══ DATA FOR THIS TASK ══

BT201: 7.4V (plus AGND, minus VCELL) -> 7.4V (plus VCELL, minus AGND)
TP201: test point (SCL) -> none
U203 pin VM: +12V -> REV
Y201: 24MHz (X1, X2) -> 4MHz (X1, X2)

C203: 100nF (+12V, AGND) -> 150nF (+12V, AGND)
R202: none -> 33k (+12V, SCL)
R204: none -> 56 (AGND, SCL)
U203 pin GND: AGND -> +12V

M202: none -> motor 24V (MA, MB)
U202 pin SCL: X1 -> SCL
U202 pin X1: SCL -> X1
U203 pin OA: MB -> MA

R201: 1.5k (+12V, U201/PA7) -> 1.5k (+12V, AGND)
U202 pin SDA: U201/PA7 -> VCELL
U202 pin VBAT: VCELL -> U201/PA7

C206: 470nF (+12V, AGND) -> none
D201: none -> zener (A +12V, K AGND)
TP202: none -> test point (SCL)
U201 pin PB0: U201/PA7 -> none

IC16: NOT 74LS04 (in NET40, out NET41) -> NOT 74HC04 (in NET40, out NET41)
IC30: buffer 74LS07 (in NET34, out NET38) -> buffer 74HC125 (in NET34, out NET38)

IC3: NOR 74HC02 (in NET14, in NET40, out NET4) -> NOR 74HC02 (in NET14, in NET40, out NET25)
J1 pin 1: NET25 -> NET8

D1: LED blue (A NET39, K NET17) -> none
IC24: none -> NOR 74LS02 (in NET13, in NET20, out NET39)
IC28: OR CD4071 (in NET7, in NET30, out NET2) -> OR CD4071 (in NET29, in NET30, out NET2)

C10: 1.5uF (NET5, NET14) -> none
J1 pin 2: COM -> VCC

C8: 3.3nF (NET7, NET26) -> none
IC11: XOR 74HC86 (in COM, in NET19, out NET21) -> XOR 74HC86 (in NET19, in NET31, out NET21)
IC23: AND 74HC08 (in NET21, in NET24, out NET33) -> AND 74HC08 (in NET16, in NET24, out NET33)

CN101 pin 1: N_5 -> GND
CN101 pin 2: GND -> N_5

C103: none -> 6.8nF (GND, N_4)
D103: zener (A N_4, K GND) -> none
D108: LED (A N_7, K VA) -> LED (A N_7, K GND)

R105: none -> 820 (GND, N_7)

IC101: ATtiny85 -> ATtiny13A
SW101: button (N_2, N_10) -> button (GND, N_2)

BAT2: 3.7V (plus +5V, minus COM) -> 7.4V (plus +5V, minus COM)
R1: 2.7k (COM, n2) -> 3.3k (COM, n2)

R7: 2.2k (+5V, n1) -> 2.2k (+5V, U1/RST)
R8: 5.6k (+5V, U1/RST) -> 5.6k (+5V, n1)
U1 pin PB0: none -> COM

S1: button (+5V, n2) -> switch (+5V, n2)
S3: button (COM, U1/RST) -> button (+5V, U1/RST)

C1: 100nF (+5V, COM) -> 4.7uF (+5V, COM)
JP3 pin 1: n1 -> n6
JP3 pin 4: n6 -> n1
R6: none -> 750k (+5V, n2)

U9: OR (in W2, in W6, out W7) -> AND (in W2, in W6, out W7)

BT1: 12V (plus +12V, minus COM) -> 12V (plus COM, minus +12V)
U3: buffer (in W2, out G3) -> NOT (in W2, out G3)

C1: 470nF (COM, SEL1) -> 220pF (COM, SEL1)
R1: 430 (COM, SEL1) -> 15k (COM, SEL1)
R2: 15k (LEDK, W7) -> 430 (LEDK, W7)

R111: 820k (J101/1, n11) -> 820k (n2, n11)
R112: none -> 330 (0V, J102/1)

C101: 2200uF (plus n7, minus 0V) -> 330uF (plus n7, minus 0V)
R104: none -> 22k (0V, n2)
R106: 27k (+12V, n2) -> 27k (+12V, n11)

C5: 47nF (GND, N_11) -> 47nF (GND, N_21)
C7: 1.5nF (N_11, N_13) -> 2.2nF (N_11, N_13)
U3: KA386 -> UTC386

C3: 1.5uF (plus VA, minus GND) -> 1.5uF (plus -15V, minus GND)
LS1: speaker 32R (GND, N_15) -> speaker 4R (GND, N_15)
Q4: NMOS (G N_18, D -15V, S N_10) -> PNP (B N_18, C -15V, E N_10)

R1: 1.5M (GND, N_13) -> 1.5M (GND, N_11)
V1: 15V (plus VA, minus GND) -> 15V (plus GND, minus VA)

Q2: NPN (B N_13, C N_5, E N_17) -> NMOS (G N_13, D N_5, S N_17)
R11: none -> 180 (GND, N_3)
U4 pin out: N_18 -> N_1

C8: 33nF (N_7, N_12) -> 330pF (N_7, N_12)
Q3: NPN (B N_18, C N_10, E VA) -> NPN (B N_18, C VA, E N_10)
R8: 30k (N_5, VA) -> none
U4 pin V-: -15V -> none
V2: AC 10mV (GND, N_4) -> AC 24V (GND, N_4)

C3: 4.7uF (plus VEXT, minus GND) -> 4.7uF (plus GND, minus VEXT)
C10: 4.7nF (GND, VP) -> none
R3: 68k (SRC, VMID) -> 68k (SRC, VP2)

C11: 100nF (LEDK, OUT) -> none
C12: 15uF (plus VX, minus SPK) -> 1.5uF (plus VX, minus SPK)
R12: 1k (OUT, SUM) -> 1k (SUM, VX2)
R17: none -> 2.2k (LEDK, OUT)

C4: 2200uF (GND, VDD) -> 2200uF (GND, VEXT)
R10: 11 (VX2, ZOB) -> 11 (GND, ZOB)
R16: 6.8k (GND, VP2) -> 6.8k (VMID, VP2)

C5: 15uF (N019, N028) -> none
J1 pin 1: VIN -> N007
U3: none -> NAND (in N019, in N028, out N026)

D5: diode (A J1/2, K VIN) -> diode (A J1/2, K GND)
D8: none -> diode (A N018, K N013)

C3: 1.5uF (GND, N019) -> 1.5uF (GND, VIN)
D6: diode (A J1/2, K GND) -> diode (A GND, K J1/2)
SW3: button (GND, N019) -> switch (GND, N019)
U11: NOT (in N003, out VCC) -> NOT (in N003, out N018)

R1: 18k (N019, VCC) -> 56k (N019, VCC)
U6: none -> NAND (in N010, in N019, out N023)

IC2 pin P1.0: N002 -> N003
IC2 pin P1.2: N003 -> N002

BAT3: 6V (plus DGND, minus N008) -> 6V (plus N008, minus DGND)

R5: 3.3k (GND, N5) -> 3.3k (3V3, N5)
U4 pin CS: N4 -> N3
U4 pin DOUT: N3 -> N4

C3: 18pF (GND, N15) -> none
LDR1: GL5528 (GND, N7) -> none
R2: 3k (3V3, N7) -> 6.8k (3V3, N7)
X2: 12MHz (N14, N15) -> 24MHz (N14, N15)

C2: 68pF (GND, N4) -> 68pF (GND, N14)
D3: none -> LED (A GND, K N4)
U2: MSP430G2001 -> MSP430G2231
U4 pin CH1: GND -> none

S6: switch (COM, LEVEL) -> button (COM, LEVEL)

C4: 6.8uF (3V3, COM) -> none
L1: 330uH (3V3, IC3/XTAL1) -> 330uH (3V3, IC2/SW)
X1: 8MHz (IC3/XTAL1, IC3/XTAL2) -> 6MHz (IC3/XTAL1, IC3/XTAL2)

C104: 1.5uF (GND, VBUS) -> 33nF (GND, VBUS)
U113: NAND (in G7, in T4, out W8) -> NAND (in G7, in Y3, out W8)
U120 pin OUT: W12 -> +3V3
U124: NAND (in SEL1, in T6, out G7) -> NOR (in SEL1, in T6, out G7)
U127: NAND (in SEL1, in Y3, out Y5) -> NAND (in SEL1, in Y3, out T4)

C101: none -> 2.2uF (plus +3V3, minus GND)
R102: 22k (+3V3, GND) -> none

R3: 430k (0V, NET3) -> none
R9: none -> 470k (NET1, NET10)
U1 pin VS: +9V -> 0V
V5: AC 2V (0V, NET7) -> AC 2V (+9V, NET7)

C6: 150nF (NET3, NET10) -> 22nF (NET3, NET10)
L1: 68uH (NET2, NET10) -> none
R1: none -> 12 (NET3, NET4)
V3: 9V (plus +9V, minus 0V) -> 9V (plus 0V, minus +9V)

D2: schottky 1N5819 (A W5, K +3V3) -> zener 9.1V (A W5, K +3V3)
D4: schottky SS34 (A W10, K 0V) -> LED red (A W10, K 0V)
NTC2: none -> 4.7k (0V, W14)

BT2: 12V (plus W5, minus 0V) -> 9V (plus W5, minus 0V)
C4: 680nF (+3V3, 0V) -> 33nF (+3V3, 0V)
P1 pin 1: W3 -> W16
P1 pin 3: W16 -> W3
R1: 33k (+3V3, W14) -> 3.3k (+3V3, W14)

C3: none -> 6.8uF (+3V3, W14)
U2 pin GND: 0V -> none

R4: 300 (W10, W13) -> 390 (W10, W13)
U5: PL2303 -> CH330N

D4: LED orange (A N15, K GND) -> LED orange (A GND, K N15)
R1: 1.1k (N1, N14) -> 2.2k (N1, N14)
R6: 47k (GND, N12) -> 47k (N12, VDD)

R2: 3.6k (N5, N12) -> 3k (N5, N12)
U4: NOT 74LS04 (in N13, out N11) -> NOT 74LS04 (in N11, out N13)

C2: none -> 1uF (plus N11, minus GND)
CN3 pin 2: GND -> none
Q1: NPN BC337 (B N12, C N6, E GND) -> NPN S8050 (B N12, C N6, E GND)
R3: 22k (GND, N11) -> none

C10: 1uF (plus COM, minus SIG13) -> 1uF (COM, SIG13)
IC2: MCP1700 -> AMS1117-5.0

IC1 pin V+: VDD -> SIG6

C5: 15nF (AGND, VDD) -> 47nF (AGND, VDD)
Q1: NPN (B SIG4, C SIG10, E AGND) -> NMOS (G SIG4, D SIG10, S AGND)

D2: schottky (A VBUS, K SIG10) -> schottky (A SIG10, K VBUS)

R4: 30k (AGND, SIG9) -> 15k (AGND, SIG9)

═══

An exact copy of the lines above, from the one containing "BT1: 12V (plus" down to the one containing "C5: 47nF (GND, N_11) -> 47nF (GND, N_21)" and including both, is the whole answer; retype it and nothing else.

- RESPONSE BOX
BT1: 12V (plus +12V, minus COM) -> 12V (plus COM, minus +12V)
U3: buffer (in W2, out G3) -> NOT (in W2, out G3)

C1: 470nF (COM, SEL1) -> 220pF (COM, SEL1)
R1: 430 (COM, SEL1) -> 15k (COM, SEL1)
R2: 15k (LEDK, W7) -> 430 (LEDK, W7)

R111: 820k (J101/1, n11) -> 820k (n2, n11)
R112: none -> 330 (0V, J102/1)

C101: 2200uF (plus n7, minus 0V) -> 330uF (plus n7, minus 0V)
R104: none -> 22k (0V, n2)
R106: 27k (+12V, n2) -> 27k (+12V, n11)

C5: 47nF (GND, N_11) -> 47nF (GND, N_21)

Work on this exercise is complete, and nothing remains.